*** Opening of Exercise materials ***

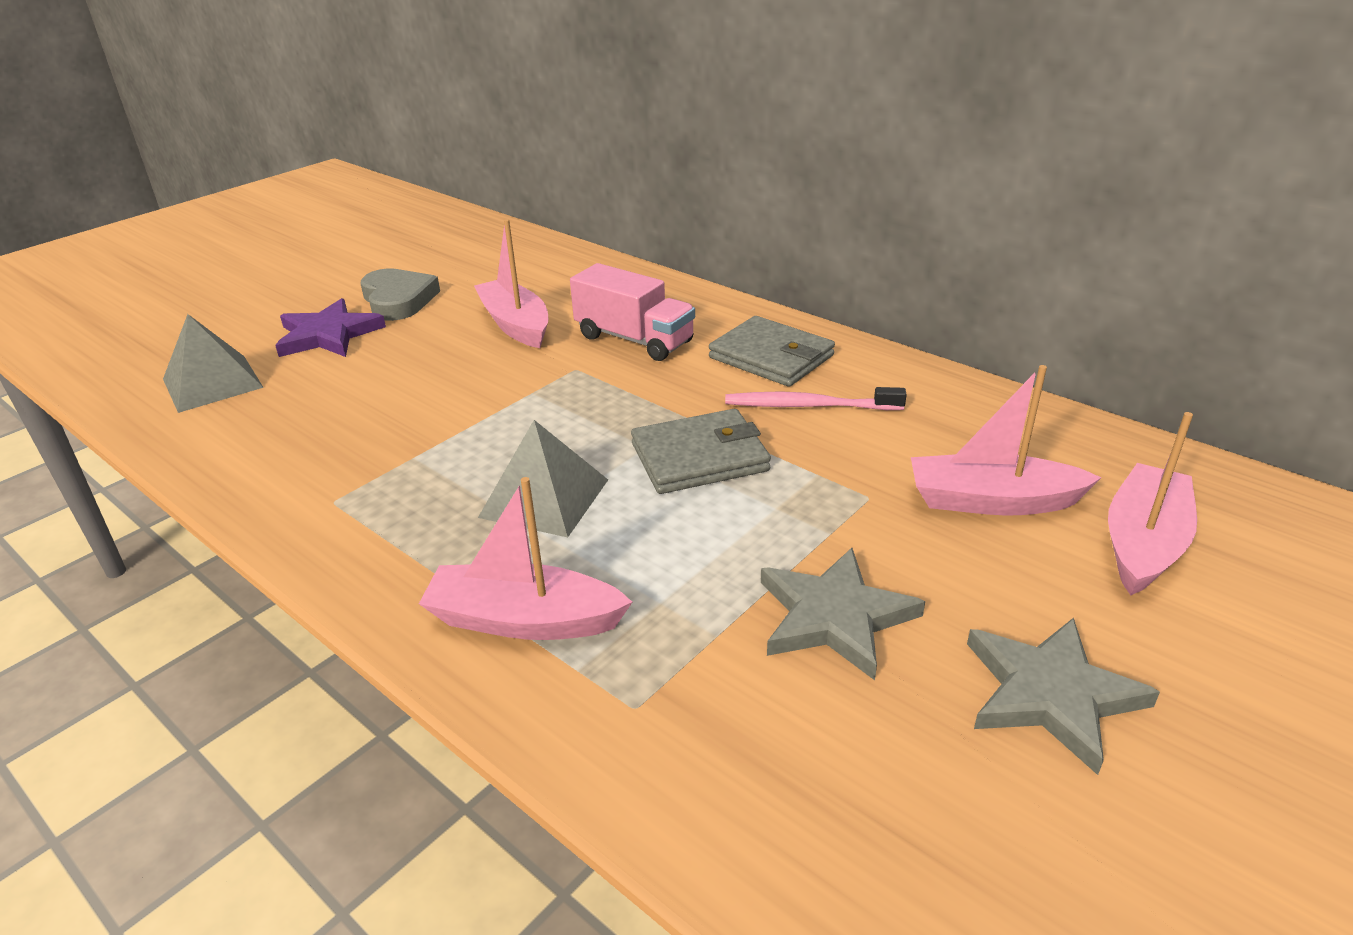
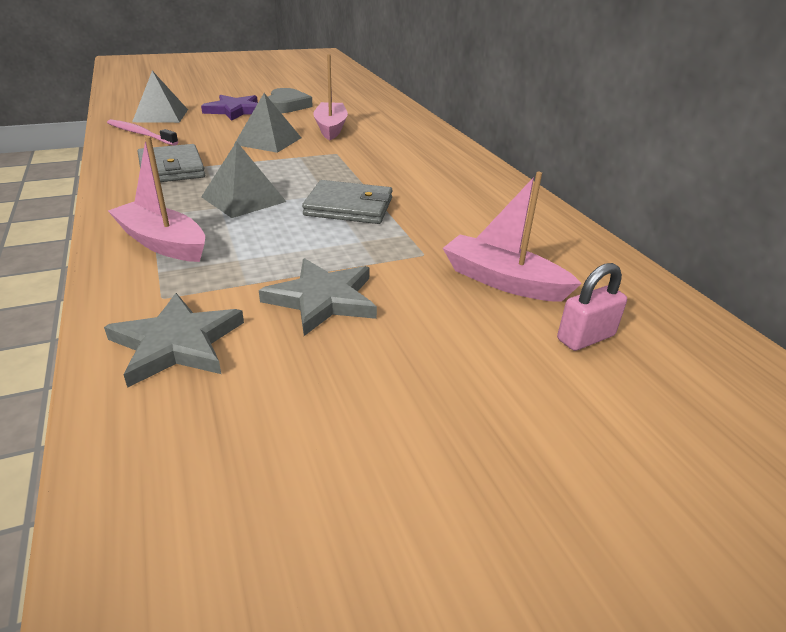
camera: 25 degrees right, 0 degrees up
(452, 379) = (268, 141): none -> grey pyramid
(634, 339) = (385, 149): pink truck -> none
(771, 357) = (455, 176): grey wallet -> grey wallet (172, 168)
(808, 406) = (446, 203): pink toothbrush -> pink toothbrush (140, 134)
(1051, 694) = (404, 387): grey star -> grey star (177, 343)
(1143, 543) = (585, 338): pink boat -> pink padlock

*** Close of Exercise materials ***

[Task objective]: A complete and exact copy of the records is required. Exclude the pictures.

[Answer for this exercise]:
camera: 25 degrees right, 0 degrees up
(452, 379) = (268, 141): none -> grey pyramid
(634, 339) = (385, 149): pink truck -> none
(771, 357) = (455, 176): grey wallet -> grey wallet (172, 168)
(808, 406) = (446, 203): pink toothbrush -> pink toothbrush (140, 134)
(1051, 694) = (404, 387): grey star -> grey star (177, 343)
(1143, 543) = (585, 338): pink boat -> pink padlock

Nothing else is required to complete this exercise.